Entries taken from a collection
· · ·

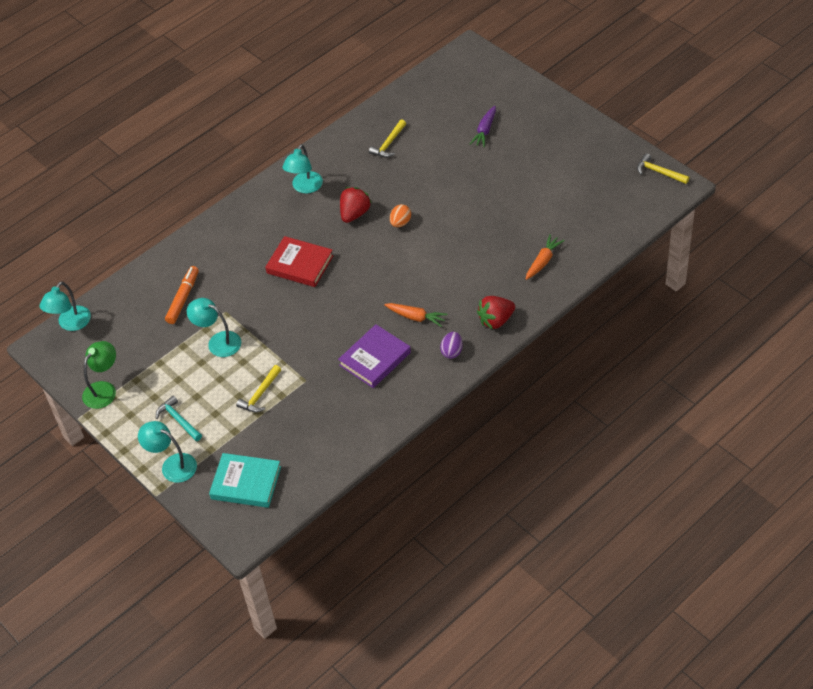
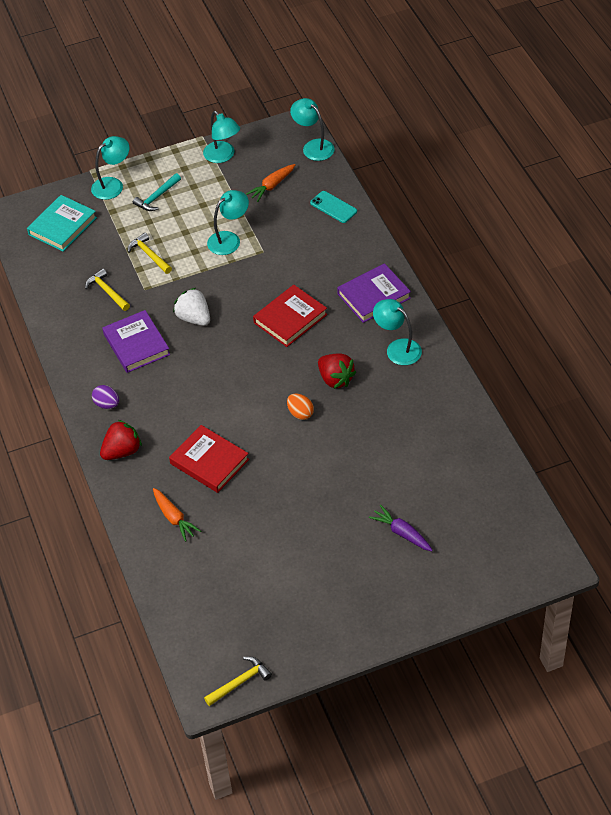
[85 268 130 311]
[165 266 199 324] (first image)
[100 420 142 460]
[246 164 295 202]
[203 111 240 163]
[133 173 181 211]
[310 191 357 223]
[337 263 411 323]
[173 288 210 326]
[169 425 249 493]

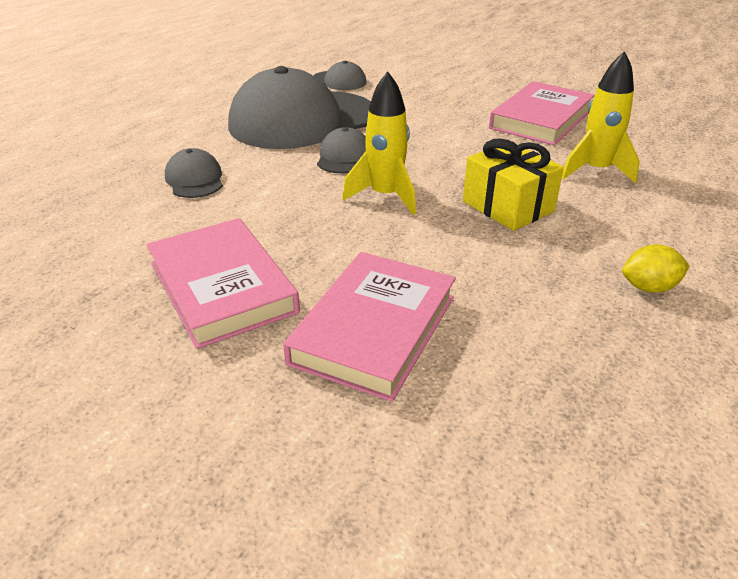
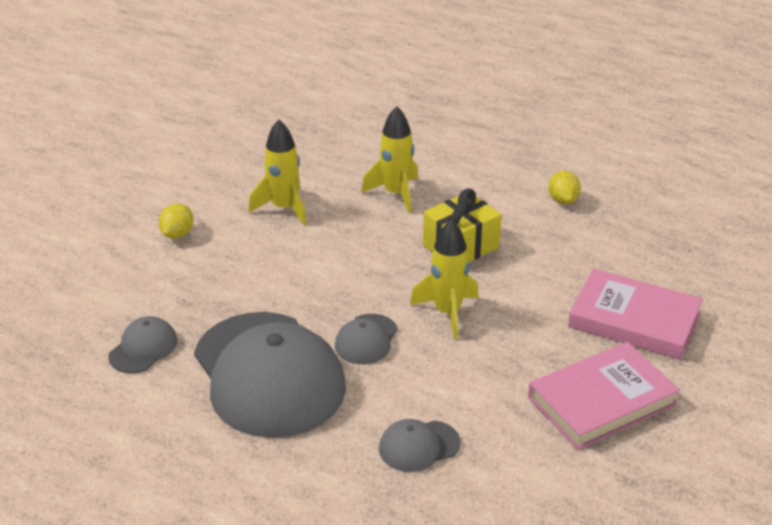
[249 119 306 225]
[335 314 398 364]
[159 204 193 239]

· · ·

• [Exercise brief]:
Go through the records above and write out every line exactly, passing over the pictures.

• [Solved exercise]:
[85 268 130 311]
[165 266 199 324] (first image)
[100 420 142 460]
[246 164 295 202]
[203 111 240 163]
[133 173 181 211]
[310 191 357 223]
[337 263 411 323]
[173 288 210 326]
[169 425 249 493]

[249 119 306 225]
[335 314 398 364]
[159 204 193 239]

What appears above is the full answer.